**WORK TO BE COMPLETED:**
The full set of entries below needs to be written out exactly.

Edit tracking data
>>>>>
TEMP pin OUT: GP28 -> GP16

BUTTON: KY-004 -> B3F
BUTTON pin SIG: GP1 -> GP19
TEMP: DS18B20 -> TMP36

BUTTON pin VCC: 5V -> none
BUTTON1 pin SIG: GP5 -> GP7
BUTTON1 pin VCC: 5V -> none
<<<<<
**ANSWER BOX:**
TEMP pin OUT: GP28 -> GP16

BUTTON: KY-004 -> B3F
BUTTON pin SIG: GP1 -> GP19
TEMP: DS18B20 -> TMP36

BUTTON pin VCC: 5V -> none
BUTTON1 pin SIG: GP5 -> GP7
BUTTON1 pin VCC: 5V -> none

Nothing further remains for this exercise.